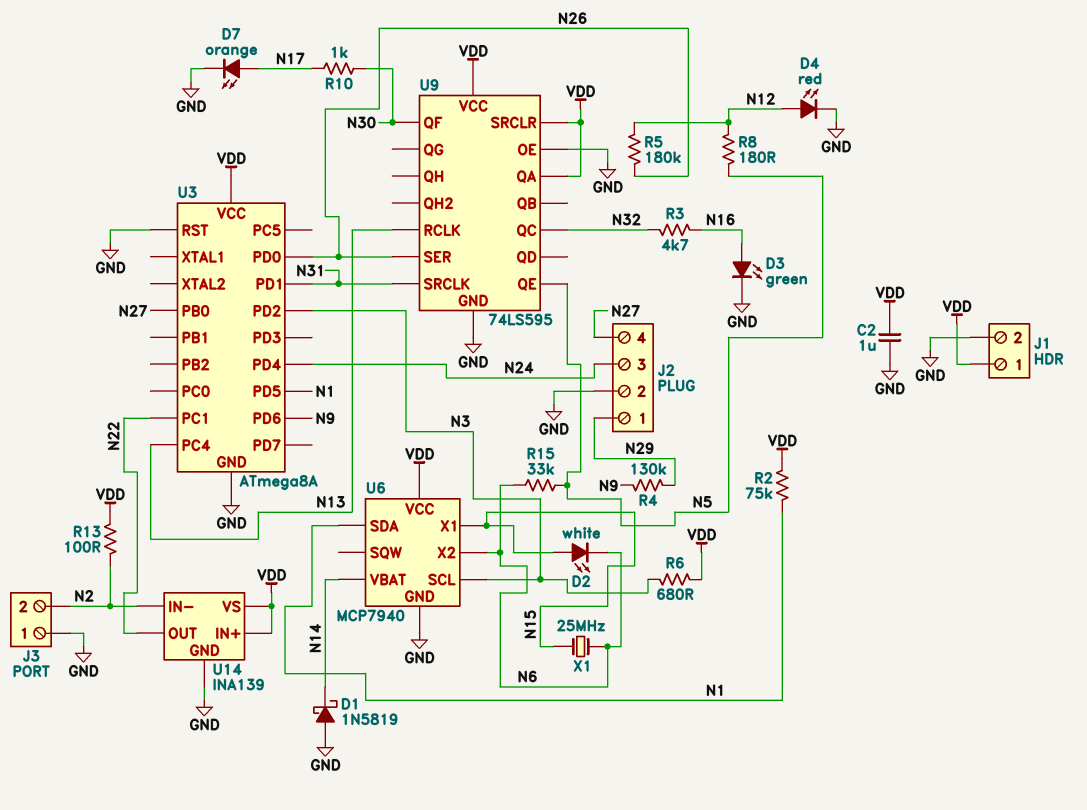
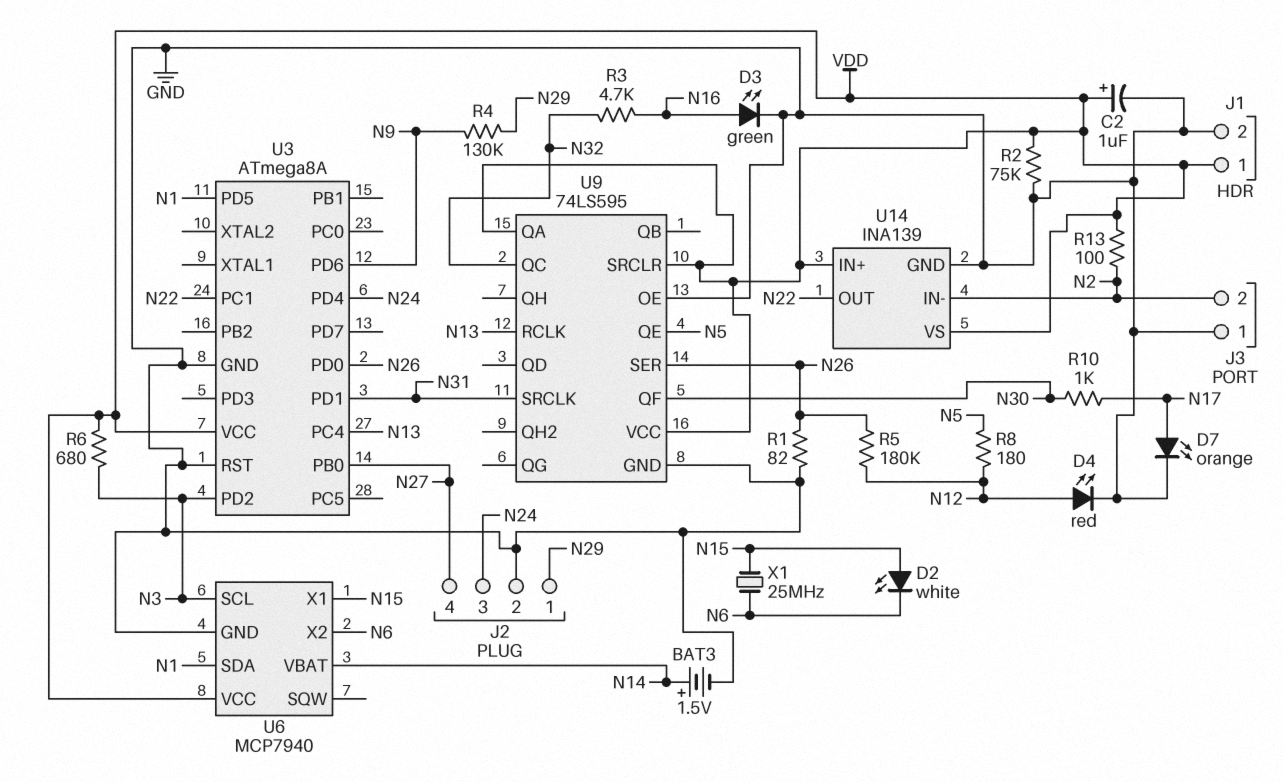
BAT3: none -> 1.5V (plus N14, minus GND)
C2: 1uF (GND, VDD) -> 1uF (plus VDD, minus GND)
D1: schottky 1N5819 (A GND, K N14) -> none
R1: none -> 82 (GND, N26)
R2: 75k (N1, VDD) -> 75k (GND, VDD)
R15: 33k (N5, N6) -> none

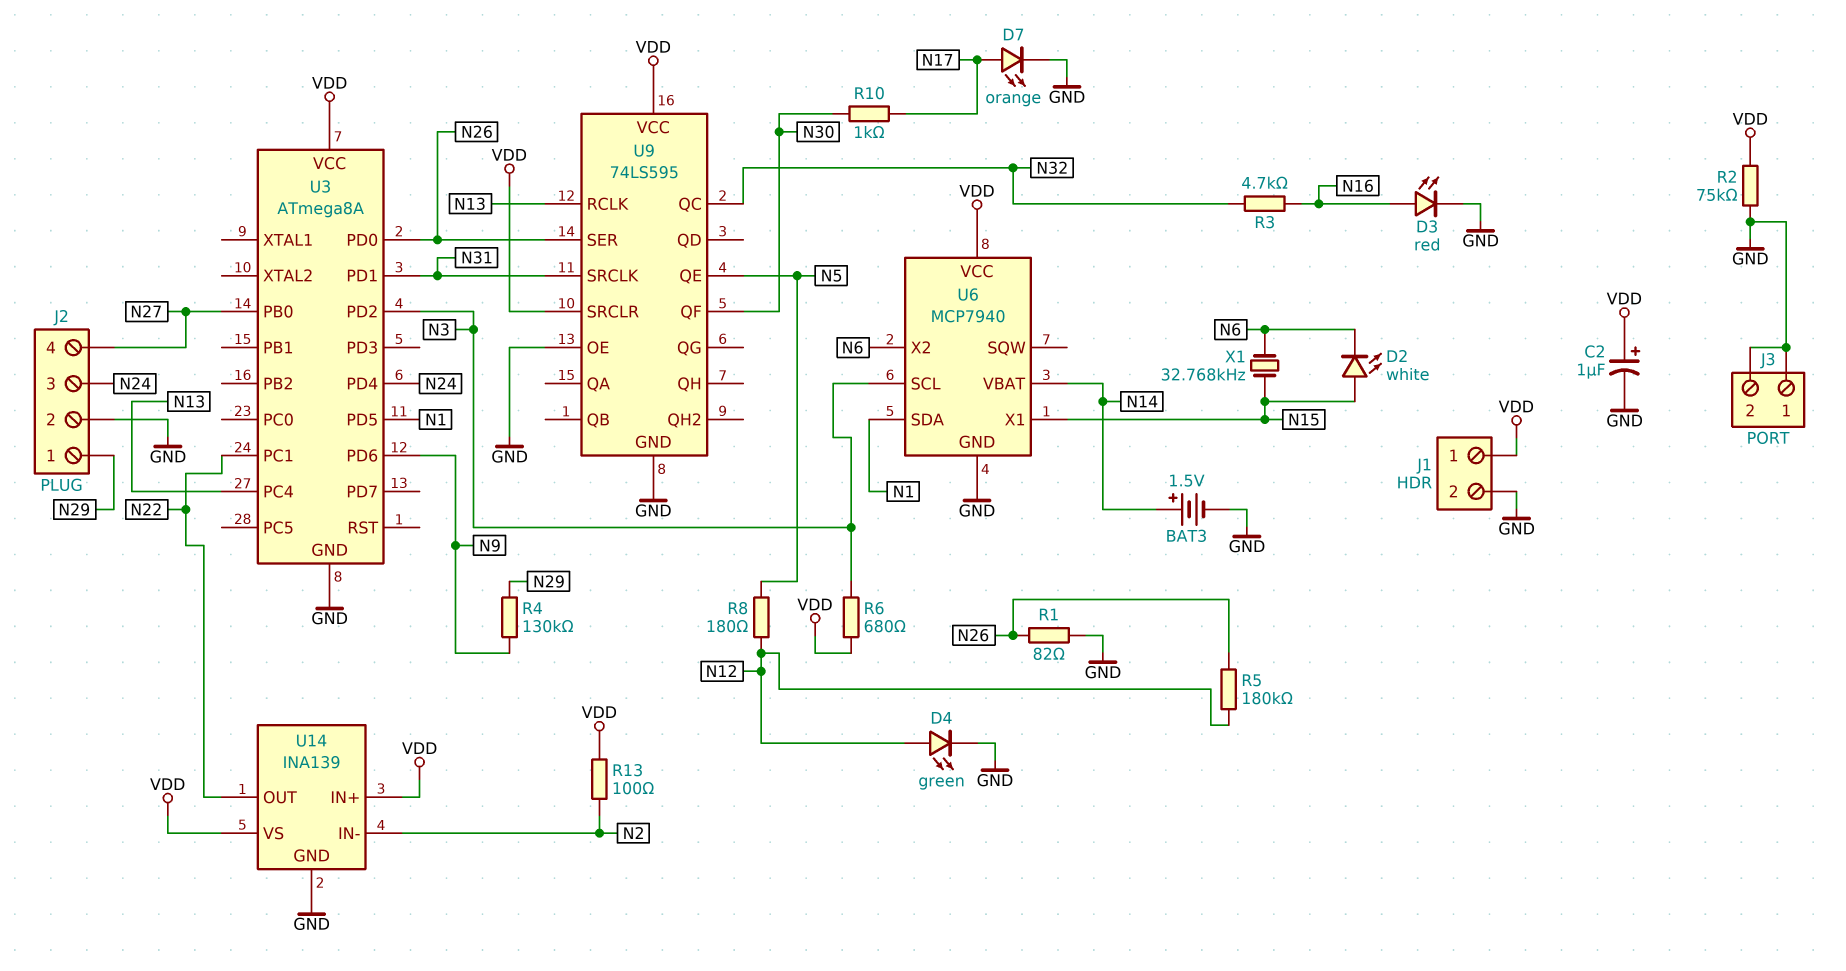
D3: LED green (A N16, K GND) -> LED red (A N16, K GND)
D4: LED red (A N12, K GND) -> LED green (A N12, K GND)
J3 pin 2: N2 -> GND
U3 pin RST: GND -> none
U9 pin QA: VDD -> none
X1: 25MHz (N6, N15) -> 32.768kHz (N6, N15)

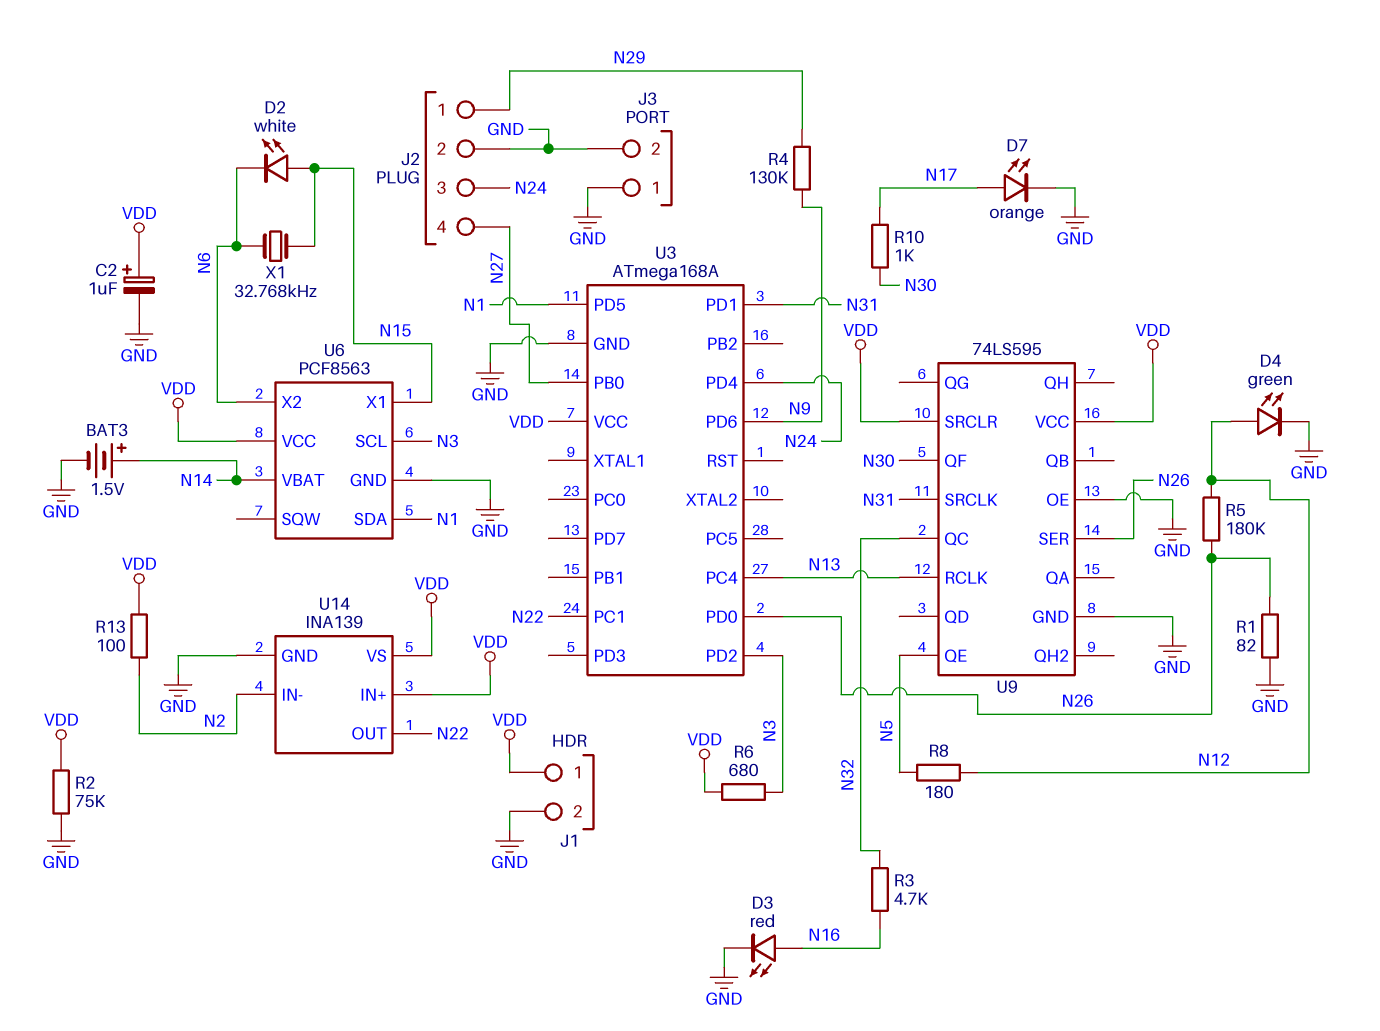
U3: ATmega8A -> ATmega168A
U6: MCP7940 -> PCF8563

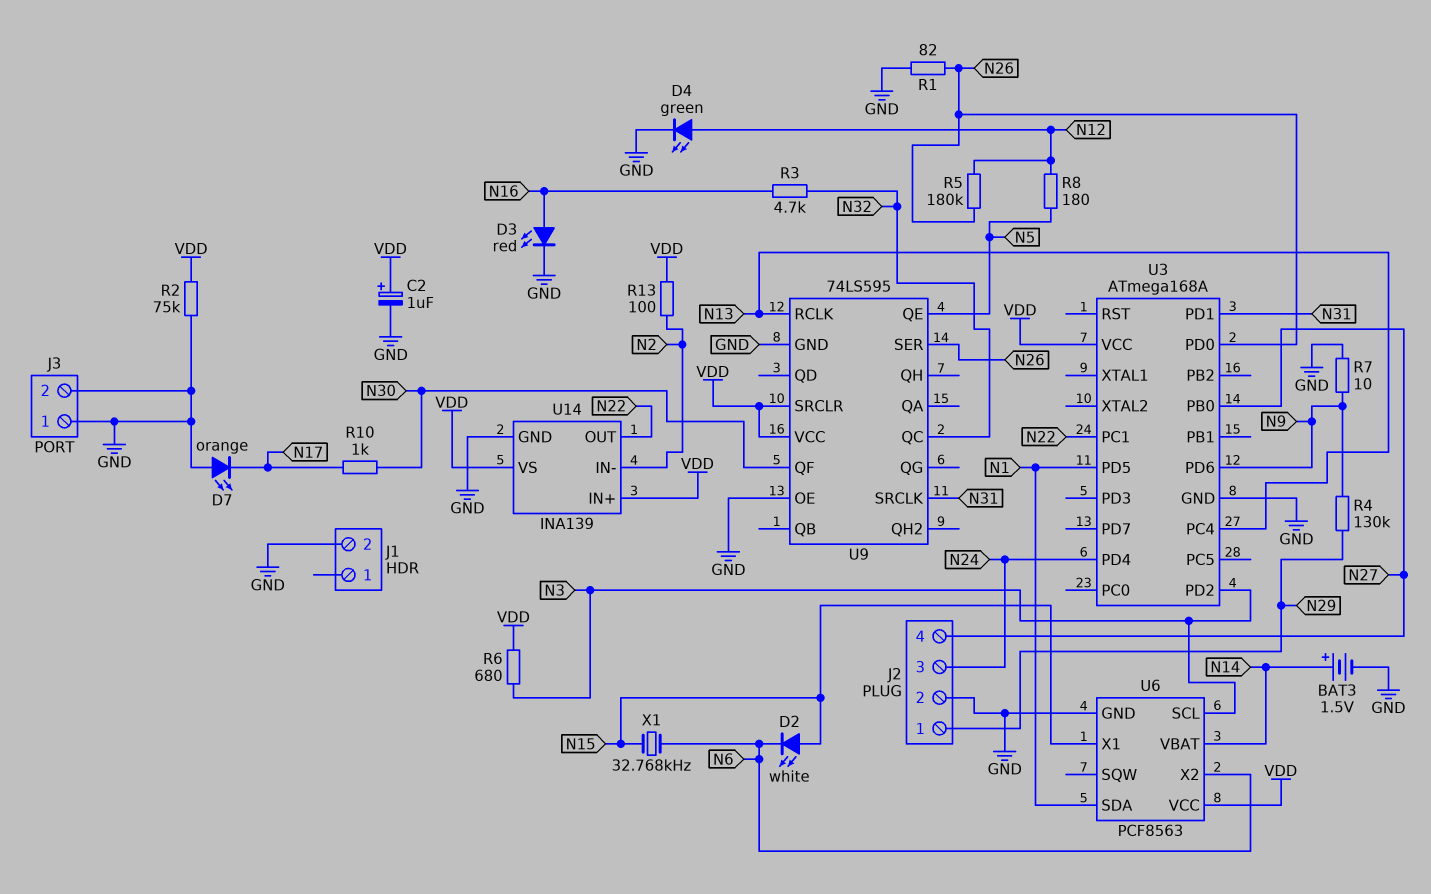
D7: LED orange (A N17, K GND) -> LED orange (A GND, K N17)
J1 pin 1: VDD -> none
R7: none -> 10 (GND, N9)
───
### TASK ITEM
Check each line of the listing above, and copy it if it contains the word "minus".

### YOUR SOLUTION
BAT3: none -> 1.5V (plus N14, minus GND)
C2: 1uF (GND, VDD) -> 1uF (plus VDD, minus GND)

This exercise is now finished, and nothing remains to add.